§ EXERCISE OBJECTIVE: Reproduce the entries exactly, but keep the pictures out of the copy.

§ Itemized modification records:
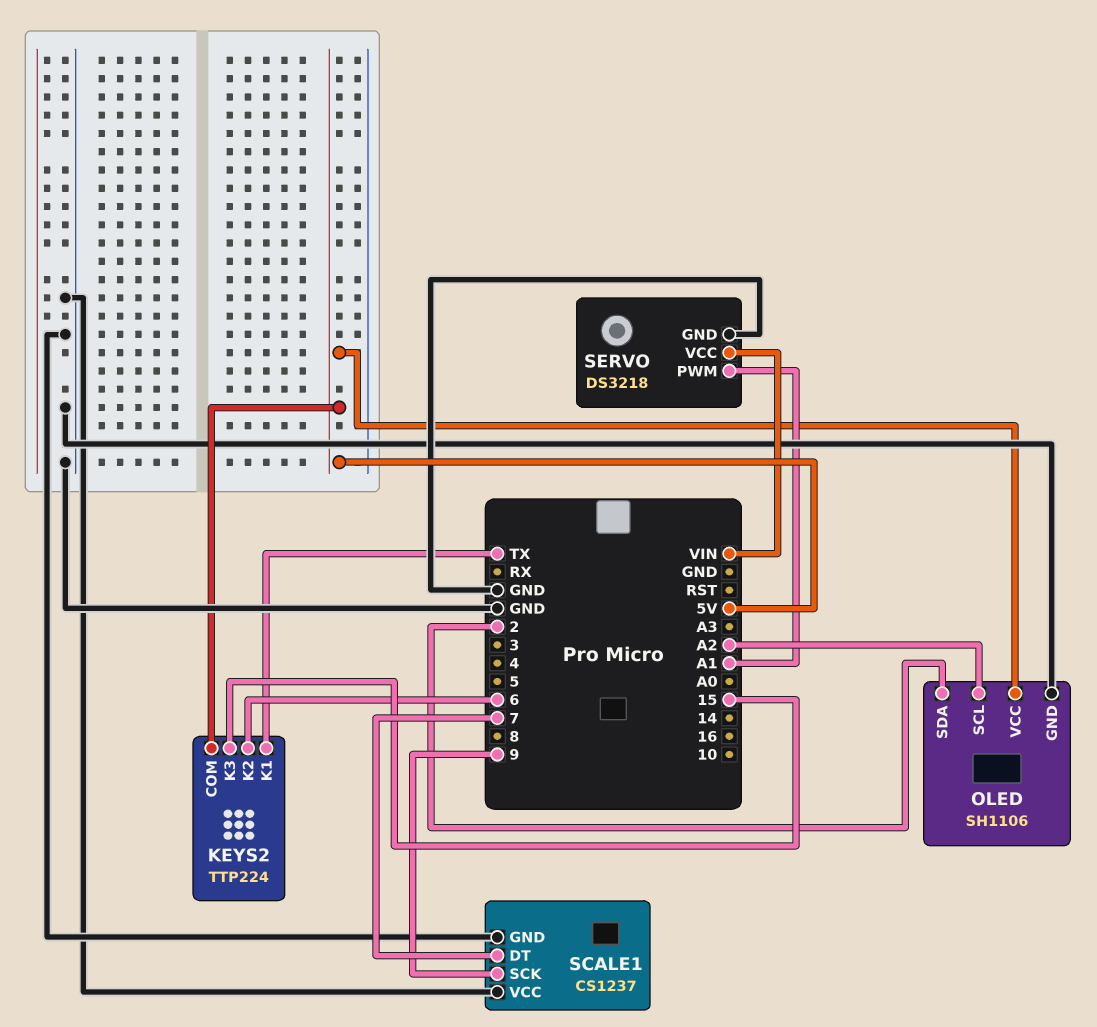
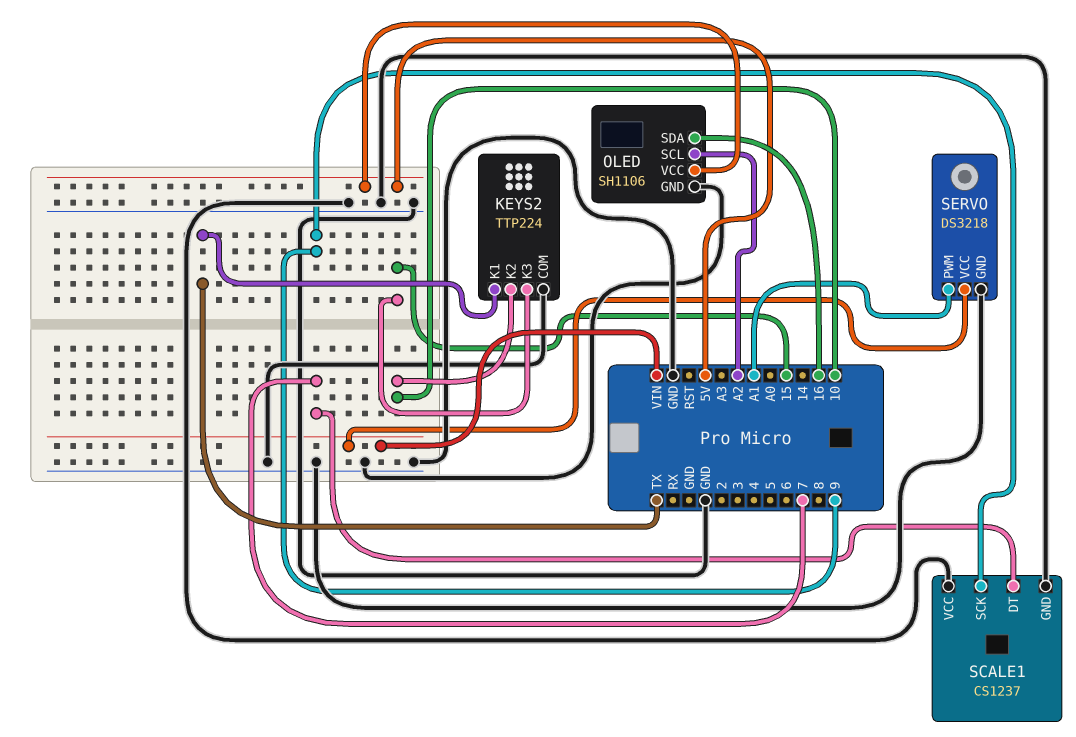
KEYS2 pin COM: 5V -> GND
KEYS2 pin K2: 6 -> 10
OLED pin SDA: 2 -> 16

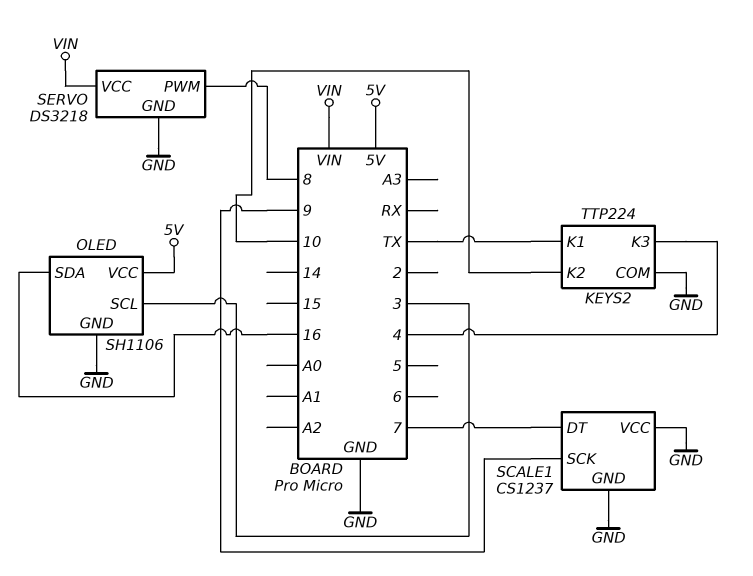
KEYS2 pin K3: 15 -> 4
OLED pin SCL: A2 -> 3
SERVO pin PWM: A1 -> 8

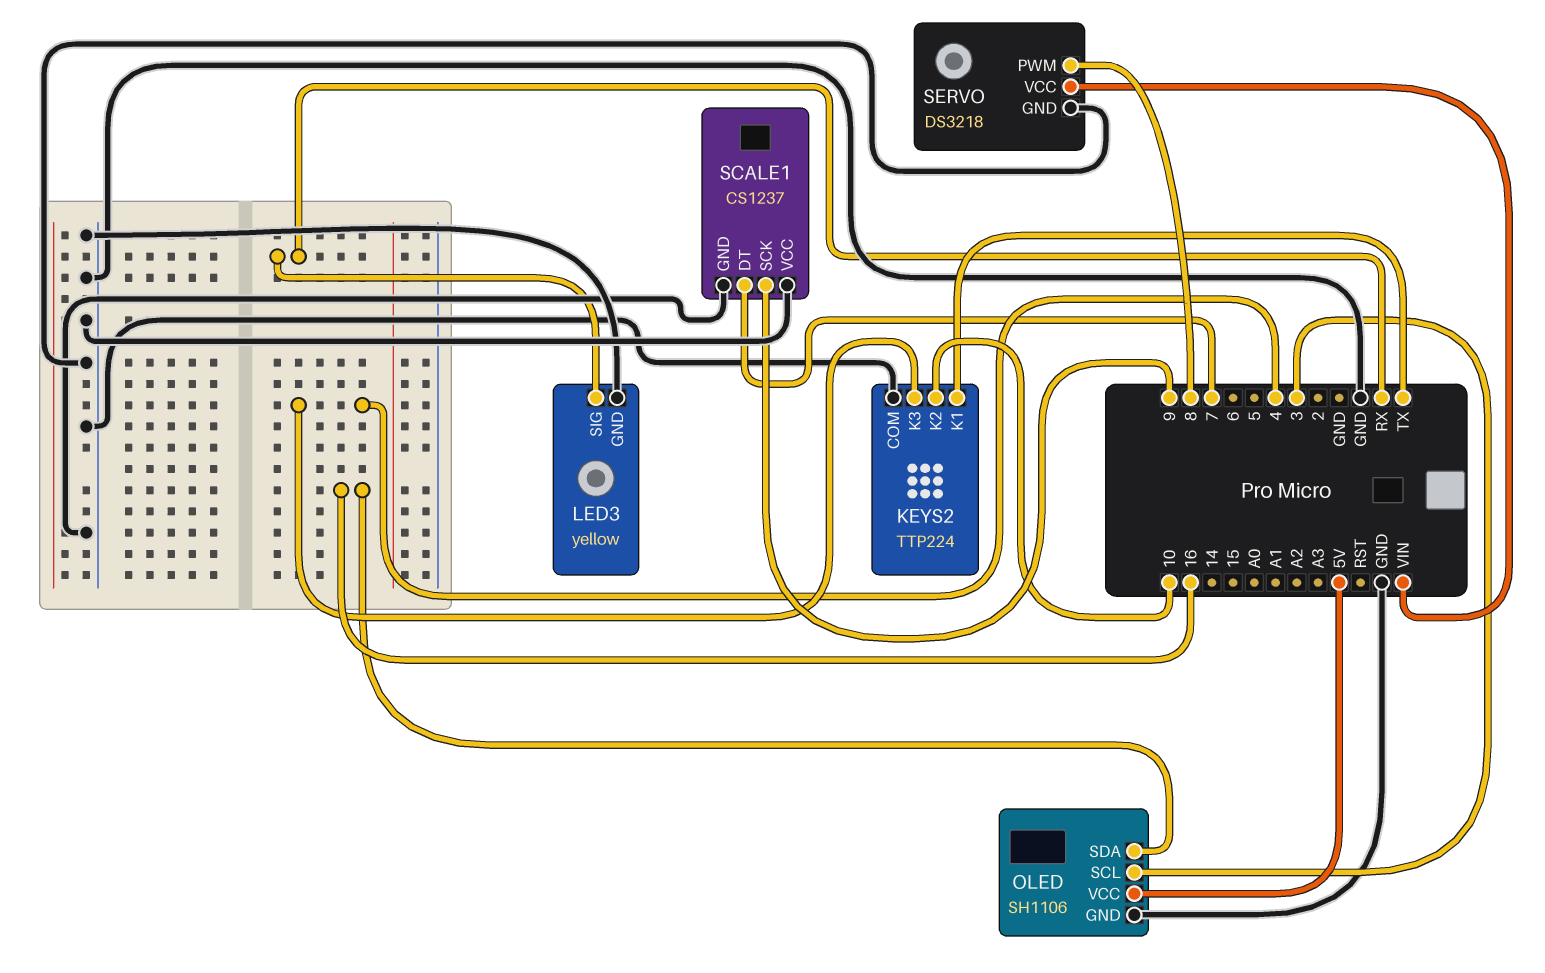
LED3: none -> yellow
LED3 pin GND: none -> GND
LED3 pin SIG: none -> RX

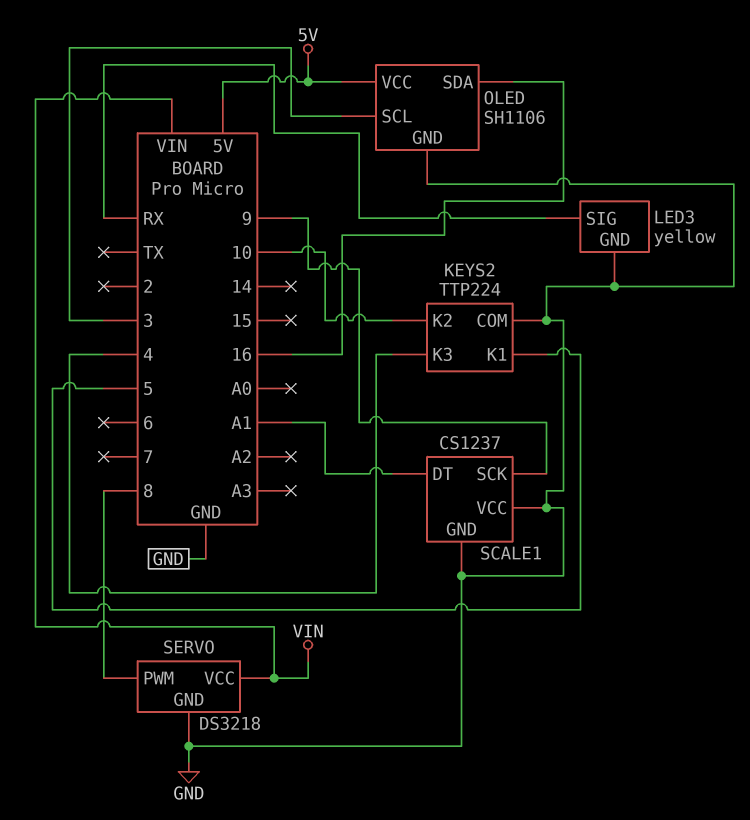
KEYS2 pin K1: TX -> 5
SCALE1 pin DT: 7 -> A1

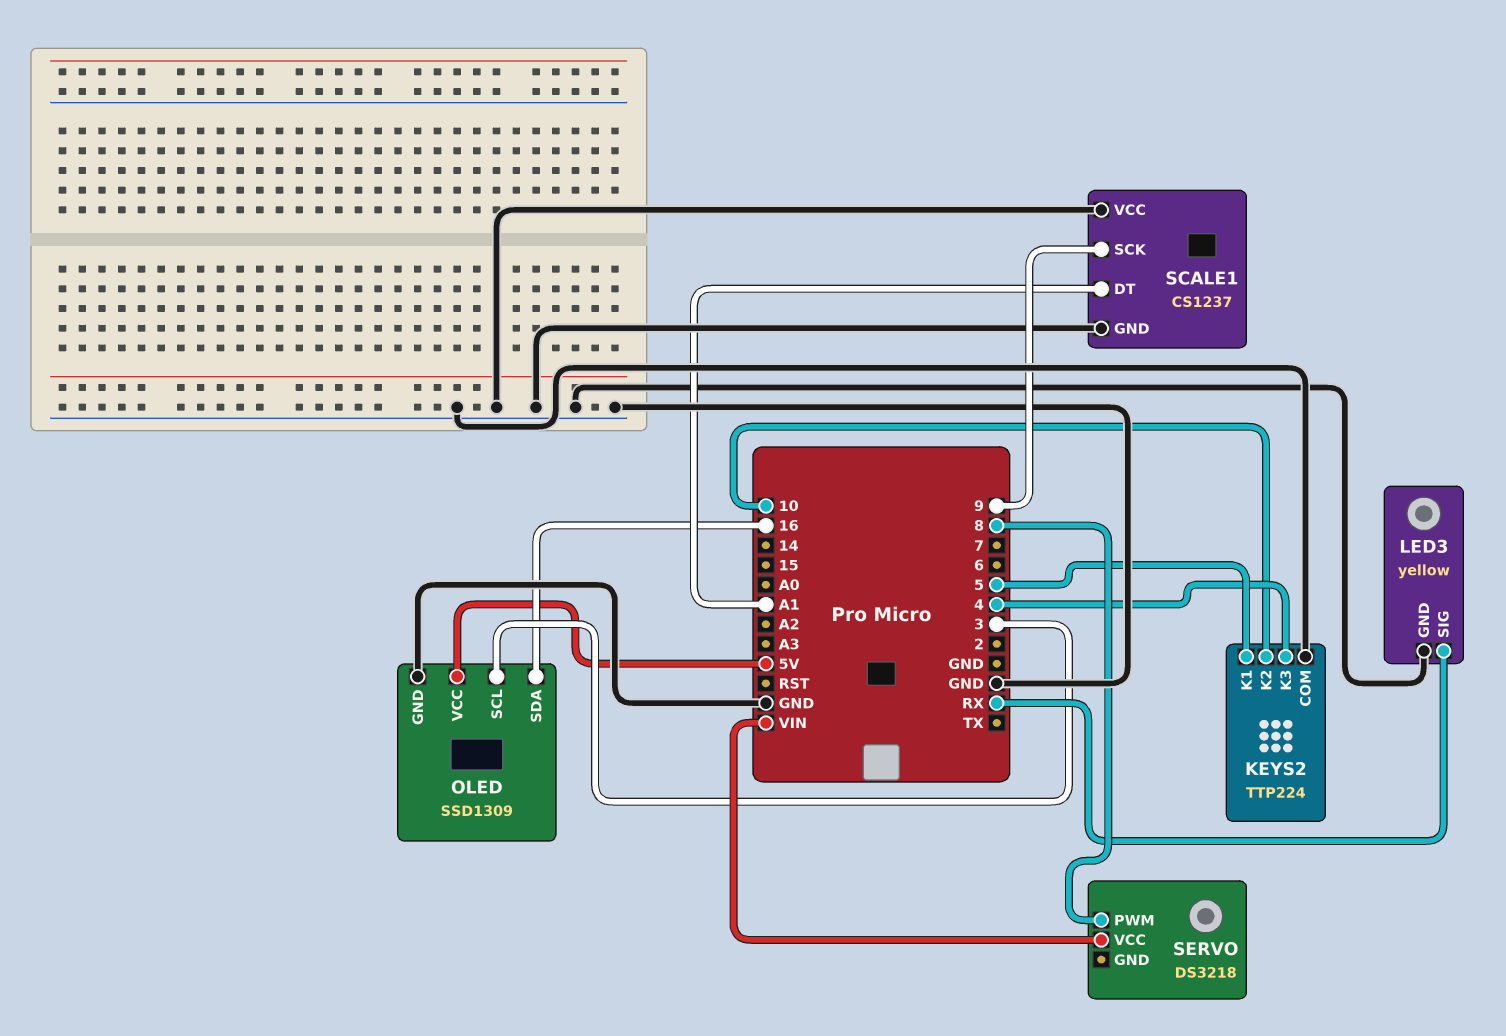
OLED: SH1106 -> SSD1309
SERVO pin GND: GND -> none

§ RESPONSE AREA:
KEYS2 pin COM: 5V -> GND
KEYS2 pin K2: 6 -> 10
OLED pin SDA: 2 -> 16

KEYS2 pin K3: 15 -> 4
OLED pin SCL: A2 -> 3
SERVO pin PWM: A1 -> 8

LED3: none -> yellow
LED3 pin GND: none -> GND
LED3 pin SIG: none -> RX

KEYS2 pin K1: TX -> 5
SCALE1 pin DT: 7 -> A1

OLED: SH1106 -> SSD1309
SERVO pin GND: GND -> none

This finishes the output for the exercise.